Difference listings |

[Start of section]

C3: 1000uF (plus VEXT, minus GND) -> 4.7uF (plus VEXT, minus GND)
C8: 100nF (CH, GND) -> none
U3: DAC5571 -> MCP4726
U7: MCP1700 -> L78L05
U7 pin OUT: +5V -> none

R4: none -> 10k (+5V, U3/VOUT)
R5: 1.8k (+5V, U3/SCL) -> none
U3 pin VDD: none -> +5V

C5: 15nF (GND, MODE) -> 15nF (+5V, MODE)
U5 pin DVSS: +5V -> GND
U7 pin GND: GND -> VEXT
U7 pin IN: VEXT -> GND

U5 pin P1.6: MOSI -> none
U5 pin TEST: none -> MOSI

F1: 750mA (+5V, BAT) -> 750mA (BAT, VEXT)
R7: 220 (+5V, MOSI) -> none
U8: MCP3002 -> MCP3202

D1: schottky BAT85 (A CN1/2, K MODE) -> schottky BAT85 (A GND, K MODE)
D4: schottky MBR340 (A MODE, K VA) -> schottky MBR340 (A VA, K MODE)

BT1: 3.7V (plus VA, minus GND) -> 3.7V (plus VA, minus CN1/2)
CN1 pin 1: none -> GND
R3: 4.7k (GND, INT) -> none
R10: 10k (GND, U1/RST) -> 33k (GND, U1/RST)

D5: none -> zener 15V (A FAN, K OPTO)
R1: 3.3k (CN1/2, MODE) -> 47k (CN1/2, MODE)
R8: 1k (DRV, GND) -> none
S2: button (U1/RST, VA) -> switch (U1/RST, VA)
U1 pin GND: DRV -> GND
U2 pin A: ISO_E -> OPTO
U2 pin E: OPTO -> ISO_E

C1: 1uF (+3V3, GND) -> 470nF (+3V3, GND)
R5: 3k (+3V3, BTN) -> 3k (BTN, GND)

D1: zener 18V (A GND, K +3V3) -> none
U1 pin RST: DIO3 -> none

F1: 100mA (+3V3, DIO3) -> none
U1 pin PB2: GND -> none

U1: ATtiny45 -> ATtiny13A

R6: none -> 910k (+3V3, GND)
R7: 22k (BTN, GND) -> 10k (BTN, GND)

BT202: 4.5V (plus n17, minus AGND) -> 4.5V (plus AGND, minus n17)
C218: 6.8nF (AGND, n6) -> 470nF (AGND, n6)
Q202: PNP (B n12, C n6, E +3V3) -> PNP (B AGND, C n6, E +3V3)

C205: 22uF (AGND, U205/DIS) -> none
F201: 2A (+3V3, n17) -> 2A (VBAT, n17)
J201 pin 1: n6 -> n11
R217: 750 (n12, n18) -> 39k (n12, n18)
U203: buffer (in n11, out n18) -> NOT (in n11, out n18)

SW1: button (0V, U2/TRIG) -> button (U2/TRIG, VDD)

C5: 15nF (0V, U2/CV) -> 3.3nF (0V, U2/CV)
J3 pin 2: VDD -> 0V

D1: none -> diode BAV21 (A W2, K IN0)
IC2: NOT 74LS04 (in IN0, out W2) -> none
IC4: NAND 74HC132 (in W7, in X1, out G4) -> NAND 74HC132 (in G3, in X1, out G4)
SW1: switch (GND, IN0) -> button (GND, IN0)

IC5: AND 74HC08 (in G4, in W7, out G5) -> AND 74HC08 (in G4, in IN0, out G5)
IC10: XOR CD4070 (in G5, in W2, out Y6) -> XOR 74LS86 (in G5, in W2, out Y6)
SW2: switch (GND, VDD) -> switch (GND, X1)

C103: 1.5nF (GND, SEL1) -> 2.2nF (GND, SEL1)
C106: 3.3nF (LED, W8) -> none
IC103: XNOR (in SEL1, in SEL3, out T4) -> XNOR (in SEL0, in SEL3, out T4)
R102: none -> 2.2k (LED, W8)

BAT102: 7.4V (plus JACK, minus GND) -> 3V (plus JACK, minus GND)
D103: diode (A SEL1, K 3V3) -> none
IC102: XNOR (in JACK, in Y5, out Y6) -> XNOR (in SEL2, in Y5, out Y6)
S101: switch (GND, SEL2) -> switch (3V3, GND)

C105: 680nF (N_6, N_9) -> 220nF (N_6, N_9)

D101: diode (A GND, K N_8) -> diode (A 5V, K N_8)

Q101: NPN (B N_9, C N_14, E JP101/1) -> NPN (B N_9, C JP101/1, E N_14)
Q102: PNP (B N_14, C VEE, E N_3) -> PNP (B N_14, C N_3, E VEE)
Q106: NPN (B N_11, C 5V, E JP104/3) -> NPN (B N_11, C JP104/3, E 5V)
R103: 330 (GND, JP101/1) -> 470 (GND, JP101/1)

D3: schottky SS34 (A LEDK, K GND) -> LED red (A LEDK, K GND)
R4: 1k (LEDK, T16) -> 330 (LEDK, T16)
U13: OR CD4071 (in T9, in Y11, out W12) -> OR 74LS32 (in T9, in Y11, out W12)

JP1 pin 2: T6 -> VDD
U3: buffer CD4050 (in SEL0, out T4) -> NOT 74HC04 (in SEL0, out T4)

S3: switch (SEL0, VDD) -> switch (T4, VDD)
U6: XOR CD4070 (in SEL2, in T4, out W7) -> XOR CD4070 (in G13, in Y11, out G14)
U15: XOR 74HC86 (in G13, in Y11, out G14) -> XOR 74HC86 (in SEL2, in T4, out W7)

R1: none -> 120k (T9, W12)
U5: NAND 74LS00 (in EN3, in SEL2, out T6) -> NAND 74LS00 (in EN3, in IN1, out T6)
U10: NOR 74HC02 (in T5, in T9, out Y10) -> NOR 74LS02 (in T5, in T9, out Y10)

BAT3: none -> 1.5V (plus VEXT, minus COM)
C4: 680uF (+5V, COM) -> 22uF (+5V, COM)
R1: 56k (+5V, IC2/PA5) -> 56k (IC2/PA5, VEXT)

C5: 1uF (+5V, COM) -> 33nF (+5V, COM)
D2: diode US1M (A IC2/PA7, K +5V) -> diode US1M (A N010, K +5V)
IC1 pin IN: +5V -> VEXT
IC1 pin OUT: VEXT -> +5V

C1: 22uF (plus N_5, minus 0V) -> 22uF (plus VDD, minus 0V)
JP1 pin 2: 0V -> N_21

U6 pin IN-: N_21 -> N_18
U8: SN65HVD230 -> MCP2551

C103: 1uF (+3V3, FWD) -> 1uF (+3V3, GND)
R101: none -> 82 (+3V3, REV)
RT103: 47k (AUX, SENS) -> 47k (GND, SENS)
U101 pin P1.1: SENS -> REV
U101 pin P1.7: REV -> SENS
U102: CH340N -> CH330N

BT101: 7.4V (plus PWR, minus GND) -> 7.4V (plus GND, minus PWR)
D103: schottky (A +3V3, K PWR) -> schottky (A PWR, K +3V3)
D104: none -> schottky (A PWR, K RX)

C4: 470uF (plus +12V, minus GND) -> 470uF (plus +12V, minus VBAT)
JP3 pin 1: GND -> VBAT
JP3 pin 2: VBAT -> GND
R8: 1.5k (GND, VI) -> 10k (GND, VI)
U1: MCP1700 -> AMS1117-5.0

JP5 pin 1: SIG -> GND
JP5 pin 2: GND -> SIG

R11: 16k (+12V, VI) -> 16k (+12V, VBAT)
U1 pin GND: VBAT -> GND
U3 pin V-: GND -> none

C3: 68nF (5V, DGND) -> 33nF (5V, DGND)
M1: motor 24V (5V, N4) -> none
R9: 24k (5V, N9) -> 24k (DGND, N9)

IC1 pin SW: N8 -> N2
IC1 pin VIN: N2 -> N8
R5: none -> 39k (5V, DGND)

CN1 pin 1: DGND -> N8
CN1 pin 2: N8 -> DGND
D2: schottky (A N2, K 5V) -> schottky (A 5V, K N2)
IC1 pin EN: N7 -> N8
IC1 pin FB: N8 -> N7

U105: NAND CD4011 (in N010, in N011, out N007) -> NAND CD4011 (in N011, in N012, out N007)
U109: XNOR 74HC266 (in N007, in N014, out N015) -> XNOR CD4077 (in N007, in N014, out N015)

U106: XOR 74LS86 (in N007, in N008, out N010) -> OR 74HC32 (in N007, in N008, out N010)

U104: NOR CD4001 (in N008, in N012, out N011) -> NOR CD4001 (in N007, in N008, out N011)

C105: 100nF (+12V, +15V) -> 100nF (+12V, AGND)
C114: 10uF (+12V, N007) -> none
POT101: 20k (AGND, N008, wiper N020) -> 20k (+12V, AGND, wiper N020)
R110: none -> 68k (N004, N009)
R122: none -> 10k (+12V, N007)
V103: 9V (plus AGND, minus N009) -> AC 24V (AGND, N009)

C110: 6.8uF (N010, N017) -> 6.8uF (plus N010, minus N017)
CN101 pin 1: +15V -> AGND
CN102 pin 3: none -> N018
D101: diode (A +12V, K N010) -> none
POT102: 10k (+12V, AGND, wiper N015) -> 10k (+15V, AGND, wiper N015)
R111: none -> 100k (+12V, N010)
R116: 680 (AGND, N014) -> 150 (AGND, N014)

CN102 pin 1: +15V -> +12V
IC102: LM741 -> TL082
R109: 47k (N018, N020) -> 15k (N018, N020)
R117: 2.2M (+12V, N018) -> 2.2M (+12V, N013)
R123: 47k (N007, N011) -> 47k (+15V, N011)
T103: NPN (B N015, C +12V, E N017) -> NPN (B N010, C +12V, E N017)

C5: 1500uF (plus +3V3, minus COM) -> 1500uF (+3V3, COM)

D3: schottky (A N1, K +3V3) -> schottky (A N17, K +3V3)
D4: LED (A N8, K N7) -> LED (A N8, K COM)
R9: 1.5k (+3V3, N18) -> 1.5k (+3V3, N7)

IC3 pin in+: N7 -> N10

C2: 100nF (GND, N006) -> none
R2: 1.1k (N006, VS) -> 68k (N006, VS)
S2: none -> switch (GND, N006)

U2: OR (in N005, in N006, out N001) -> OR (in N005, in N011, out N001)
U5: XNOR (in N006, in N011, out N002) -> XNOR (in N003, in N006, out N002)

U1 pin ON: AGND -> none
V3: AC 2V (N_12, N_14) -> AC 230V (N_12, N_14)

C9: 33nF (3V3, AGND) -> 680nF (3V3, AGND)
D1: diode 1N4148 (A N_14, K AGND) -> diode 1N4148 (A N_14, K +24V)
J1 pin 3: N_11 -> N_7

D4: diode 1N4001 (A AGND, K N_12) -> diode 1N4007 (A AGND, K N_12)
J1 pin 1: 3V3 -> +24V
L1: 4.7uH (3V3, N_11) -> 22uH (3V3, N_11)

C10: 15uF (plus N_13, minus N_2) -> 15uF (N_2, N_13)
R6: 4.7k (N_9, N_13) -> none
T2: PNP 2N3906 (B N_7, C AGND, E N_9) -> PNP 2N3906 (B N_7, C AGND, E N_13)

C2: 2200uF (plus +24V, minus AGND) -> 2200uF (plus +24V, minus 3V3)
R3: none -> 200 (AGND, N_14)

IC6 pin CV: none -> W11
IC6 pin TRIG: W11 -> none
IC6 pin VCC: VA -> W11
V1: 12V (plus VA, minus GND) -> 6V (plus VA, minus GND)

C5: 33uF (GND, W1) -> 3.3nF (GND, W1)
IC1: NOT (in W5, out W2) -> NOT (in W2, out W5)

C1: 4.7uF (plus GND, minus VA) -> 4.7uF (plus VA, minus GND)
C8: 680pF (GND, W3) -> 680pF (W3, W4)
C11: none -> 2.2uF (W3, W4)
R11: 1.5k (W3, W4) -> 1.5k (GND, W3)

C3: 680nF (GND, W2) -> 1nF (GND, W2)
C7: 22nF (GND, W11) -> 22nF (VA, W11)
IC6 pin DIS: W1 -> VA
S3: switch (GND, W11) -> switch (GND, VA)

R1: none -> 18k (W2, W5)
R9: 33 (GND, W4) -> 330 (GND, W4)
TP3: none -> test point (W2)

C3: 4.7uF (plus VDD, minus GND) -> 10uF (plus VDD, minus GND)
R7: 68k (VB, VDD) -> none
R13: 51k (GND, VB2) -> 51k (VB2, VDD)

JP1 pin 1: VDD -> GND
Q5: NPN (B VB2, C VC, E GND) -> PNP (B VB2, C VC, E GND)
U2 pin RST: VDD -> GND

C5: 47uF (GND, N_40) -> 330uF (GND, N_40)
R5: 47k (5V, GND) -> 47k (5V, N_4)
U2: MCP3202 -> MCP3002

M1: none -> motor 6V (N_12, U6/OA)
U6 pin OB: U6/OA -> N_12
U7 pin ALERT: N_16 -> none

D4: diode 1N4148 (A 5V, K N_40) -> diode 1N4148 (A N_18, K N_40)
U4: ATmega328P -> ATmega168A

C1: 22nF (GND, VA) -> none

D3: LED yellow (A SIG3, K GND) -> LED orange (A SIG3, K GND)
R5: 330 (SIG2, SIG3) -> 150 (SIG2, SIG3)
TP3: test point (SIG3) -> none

[End of section]

Problem description |
Among the records above, only the lines between the line holding "U7 pin IN: VEXT -> GND" and the line holding "D103: diode (A SEL1, K 3V3) -> none", inclusive, are to be output, exactly as written.

Written solution |
U7 pin IN: VEXT -> GND

U5 pin P1.6: MOSI -> none
U5 pin TEST: none -> MOSI

F1: 750mA (+5V, BAT) -> 750mA (BAT, VEXT)
R7: 220 (+5V, MOSI) -> none
U8: MCP3002 -> MCP3202

D1: schottky BAT85 (A CN1/2, K MODE) -> schottky BAT85 (A GND, K MODE)
D4: schottky MBR340 (A MODE, K VA) -> schottky MBR340 (A VA, K MODE)

BT1: 3.7V (plus VA, minus GND) -> 3.7V (plus VA, minus CN1/2)
CN1 pin 1: none -> GND
R3: 4.7k (GND, INT) -> none
R10: 10k (GND, U1/RST) -> 33k (GND, U1/RST)

D5: none -> zener 15V (A FAN, K OPTO)
R1: 3.3k (CN1/2, MODE) -> 47k (CN1/2, MODE)
R8: 1k (DRV, GND) -> none
S2: button (U1/RST, VA) -> switch (U1/RST, VA)
U1 pin GND: DRV -> GND
U2 pin A: ISO_E -> OPTO
U2 pin E: OPTO -> ISO_E

C1: 1uF (+3V3, GND) -> 470nF (+3V3, GND)
R5: 3k (+3V3, BTN) -> 3k (BTN, GND)

D1: zener 18V (A GND, K +3V3) -> none
U1 pin RST: DIO3 -> none

F1: 100mA (+3V3, DIO3) -> none
U1 pin PB2: GND -> none

U1: ATtiny45 -> ATtiny13A

R6: none -> 910k (+3V3, GND)
R7: 22k (BTN, GND) -> 10k (BTN, GND)

BT202: 4.5V (plus n17, minus AGND) -> 4.5V (plus AGND, minus n17)
C218: 6.8nF (AGND, n6) -> 470nF (AGND, n6)
Q202: PNP (B n12, C n6, E +3V3) -> PNP (B AGND, C n6, E +3V3)

C205: 22uF (AGND, U205/DIS) -> none
F201: 2A (+3V3, n17) -> 2A (VBAT, n17)
J201 pin 1: n6 -> n11
R217: 750 (n12, n18) -> 39k (n12, n18)
U203: buffer (in n11, out n18) -> NOT (in n11, out n18)

SW1: button (0V, U2/TRIG) -> button (U2/TRIG, VDD)

C5: 15nF (0V, U2/CV) -> 3.3nF (0V, U2/CV)
J3 pin 2: VDD -> 0V

D1: none -> diode BAV21 (A W2, K IN0)
IC2: NOT 74LS04 (in IN0, out W2) -> none
IC4: NAND 74HC132 (in W7, in X1, out G4) -> NAND 74HC132 (in G3, in X1, out G4)
SW1: switch (GND, IN0) -> button (GND, IN0)

IC5: AND 74HC08 (in G4, in W7, out G5) -> AND 74HC08 (in G4, in IN0, out G5)
IC10: XOR CD4070 (in G5, in W2, out Y6) -> XOR 74LS86 (in G5, in W2, out Y6)
SW2: switch (GND, VDD) -> switch (GND, X1)

C103: 1.5nF (GND, SEL1) -> 2.2nF (GND, SEL1)
C106: 3.3nF (LED, W8) -> none
IC103: XNOR (in SEL1, in SEL3, out T4) -> XNOR (in SEL0, in SEL3, out T4)
R102: none -> 2.2k (LED, W8)

BAT102: 7.4V (plus JACK, minus GND) -> 3V (plus JACK, minus GND)
D103: diode (A SEL1, K 3V3) -> none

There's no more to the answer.